Set task: Select every line of the entries below that contains the string "kern", and copy each one out in full.

***

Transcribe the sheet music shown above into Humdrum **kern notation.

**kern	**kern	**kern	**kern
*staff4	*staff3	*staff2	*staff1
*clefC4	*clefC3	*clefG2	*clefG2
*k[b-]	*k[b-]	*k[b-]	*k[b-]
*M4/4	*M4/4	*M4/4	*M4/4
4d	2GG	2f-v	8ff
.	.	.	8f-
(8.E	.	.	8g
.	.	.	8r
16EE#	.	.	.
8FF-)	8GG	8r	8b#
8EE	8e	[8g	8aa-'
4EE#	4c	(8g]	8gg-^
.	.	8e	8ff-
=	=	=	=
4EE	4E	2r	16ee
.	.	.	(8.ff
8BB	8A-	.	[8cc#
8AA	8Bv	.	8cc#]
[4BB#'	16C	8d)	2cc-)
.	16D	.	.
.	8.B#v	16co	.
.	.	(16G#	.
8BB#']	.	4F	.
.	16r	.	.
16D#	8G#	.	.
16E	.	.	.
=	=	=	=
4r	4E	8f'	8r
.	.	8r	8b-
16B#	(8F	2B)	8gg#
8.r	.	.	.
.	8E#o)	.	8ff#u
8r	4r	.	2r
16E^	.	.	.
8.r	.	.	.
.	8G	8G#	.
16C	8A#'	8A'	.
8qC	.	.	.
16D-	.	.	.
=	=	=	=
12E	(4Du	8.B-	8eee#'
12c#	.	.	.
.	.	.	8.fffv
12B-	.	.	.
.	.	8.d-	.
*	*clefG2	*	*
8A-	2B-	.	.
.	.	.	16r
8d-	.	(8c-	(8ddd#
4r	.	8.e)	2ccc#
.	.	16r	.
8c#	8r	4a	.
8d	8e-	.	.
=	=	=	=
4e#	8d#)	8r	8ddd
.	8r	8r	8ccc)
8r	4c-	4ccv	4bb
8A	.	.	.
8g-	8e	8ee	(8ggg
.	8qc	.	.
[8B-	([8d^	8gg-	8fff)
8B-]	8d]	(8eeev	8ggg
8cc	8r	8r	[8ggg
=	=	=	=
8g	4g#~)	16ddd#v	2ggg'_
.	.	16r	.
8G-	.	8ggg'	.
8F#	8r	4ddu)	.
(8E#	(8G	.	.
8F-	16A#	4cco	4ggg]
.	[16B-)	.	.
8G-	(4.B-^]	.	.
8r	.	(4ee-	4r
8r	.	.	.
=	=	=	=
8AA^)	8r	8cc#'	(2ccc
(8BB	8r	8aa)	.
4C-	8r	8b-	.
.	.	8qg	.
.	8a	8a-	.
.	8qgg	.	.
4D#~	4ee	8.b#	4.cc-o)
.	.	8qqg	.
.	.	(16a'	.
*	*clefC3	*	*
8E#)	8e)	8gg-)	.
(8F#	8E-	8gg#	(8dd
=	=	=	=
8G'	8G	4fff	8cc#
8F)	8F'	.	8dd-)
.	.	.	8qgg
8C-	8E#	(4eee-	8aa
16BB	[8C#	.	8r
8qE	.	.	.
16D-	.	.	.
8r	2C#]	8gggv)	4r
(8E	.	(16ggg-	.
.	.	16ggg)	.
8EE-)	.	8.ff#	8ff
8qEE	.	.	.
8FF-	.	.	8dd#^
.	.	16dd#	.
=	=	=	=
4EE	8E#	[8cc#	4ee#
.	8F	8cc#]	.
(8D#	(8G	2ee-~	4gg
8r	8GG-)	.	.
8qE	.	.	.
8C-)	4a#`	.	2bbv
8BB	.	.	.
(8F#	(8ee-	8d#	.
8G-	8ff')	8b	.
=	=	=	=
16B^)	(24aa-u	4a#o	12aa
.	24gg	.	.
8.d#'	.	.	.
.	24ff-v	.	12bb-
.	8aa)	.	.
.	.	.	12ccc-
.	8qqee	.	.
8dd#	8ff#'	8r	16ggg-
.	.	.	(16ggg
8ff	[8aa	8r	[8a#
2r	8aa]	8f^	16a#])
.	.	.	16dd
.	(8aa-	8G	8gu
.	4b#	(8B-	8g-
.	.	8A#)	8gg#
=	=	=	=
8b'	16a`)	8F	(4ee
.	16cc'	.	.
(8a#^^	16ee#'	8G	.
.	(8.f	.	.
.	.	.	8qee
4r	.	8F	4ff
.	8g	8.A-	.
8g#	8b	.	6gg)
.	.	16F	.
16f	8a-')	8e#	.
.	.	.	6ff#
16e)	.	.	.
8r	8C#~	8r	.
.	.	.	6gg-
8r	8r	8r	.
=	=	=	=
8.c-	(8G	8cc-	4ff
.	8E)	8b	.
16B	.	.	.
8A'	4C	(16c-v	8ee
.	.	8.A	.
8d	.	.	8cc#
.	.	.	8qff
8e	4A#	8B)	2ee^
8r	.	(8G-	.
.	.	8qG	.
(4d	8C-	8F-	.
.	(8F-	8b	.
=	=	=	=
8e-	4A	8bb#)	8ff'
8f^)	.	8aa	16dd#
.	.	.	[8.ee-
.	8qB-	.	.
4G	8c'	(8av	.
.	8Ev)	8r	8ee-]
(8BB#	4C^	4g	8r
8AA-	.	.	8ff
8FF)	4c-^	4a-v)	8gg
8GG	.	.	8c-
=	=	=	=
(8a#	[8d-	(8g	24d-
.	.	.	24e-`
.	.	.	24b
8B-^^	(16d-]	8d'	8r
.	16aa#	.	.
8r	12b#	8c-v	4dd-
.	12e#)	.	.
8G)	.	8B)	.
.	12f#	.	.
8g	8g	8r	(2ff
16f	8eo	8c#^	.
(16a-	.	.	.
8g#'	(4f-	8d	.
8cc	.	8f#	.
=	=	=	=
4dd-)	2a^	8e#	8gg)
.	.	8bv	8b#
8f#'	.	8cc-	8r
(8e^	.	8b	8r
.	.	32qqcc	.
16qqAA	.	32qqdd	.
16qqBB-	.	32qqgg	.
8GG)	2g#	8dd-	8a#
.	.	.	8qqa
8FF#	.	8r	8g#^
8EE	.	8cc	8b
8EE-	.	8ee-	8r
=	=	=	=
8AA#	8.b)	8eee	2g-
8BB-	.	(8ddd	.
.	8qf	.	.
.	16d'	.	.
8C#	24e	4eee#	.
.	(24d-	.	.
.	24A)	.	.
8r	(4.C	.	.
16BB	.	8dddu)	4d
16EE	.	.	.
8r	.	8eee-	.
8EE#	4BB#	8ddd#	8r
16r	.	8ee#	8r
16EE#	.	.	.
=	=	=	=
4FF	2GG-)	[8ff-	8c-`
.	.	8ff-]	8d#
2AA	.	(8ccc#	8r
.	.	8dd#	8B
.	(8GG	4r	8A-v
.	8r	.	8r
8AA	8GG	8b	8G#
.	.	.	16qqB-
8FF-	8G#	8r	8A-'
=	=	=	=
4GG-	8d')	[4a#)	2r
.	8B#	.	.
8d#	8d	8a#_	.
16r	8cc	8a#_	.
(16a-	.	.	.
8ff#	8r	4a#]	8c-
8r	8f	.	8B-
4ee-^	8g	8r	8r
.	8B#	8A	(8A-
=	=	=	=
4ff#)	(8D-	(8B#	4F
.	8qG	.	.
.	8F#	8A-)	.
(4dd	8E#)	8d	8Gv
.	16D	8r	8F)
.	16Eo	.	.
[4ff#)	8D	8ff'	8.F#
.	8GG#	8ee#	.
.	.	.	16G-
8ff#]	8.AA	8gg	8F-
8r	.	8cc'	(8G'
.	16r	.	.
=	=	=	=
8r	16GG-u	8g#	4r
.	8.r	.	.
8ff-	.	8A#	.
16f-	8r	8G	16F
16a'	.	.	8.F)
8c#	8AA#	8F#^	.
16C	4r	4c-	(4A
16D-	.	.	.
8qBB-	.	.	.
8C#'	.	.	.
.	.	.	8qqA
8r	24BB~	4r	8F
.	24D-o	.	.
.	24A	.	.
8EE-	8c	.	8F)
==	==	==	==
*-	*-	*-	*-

***

Result of this exercise:
Transcribe the sheet music shown above into Humdrum **kern notation.
**kern	**kern	**kern	**kern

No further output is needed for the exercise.